Task prompt => Quote each record exactly, please, leaving none out.

Provided entries =>

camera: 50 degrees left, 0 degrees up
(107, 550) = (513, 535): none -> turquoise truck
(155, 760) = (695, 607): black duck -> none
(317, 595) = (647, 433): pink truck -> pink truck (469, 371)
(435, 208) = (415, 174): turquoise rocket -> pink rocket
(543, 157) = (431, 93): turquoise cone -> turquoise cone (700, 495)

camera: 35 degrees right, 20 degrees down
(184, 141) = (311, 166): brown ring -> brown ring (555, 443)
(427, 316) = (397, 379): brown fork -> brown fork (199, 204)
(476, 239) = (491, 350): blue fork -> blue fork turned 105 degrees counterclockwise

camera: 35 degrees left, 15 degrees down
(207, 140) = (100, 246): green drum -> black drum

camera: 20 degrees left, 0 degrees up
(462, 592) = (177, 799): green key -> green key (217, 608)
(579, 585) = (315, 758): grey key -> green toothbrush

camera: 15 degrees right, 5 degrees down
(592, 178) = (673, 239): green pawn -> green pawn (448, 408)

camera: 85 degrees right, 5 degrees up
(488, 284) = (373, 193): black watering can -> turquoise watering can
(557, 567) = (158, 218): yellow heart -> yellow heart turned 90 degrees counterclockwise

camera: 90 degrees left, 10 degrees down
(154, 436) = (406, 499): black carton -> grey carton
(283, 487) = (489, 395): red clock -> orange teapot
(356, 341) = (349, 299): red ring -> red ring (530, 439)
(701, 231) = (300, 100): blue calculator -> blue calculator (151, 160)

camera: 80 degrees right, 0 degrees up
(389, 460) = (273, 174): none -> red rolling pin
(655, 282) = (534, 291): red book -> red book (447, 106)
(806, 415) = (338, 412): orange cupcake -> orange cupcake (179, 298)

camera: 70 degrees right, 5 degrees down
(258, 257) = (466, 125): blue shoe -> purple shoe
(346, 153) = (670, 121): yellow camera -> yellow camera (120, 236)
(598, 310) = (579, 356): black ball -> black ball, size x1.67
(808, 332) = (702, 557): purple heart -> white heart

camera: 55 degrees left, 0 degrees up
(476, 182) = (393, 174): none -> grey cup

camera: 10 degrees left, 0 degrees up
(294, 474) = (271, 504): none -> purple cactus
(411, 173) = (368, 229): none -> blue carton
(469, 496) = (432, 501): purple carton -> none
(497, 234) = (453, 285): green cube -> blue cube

Solution below =>
camera: 50 degrees left, 0 degrees up
(107, 550) = (513, 535): none -> turquoise truck
(155, 760) = (695, 607): black duck -> none
(317, 595) = (647, 433): pink truck -> pink truck (469, 371)
(435, 208) = (415, 174): turquoise rocket -> pink rocket
(543, 157) = (431, 93): turquoise cone -> turquoise cone (700, 495)

camera: 35 degrees right, 20 degrees down
(184, 141) = (311, 166): brown ring -> brown ring (555, 443)
(427, 316) = (397, 379): brown fork -> brown fork (199, 204)
(476, 239) = (491, 350): blue fork -> blue fork turned 105 degrees counterclockwise

camera: 35 degrees left, 15 degrees down
(207, 140) = (100, 246): green drum -> black drum

camera: 20 degrees left, 0 degrees up
(462, 592) = (177, 799): green key -> green key (217, 608)
(579, 585) = (315, 758): grey key -> green toothbrush

camera: 15 degrees right, 5 degrees down
(592, 178) = (673, 239): green pawn -> green pawn (448, 408)

camera: 85 degrees right, 5 degrees up
(488, 284) = (373, 193): black watering can -> turquoise watering can
(557, 567) = (158, 218): yellow heart -> yellow heart turned 90 degrees counterclockwise

camera: 90 degrees left, 10 degrees down
(154, 436) = (406, 499): black carton -> grey carton
(283, 487) = (489, 395): red clock -> orange teapot
(356, 341) = (349, 299): red ring -> red ring (530, 439)
(701, 231) = (300, 100): blue calculator -> blue calculator (151, 160)

camera: 80 degrees right, 0 degrees up
(389, 460) = (273, 174): none -> red rolling pin
(655, 282) = (534, 291): red book -> red book (447, 106)
(806, 415) = (338, 412): orange cupcake -> orange cupcake (179, 298)

camera: 70 degrees right, 5 degrees down
(258, 257) = (466, 125): blue shoe -> purple shoe
(346, 153) = (670, 121): yellow camera -> yellow camera (120, 236)
(598, 310) = (579, 356): black ball -> black ball, size x1.67
(808, 332) = (702, 557): purple heart -> white heart

camera: 55 degrees left, 0 degrees up
(476, 182) = (393, 174): none -> grey cup

camera: 10 degrees left, 0 degrees up
(294, 474) = (271, 504): none -> purple cactus
(411, 173) = (368, 229): none -> blue carton
(469, 496) = (432, 501): purple carton -> none
(497, 234) = (453, 285): green cube -> blue cube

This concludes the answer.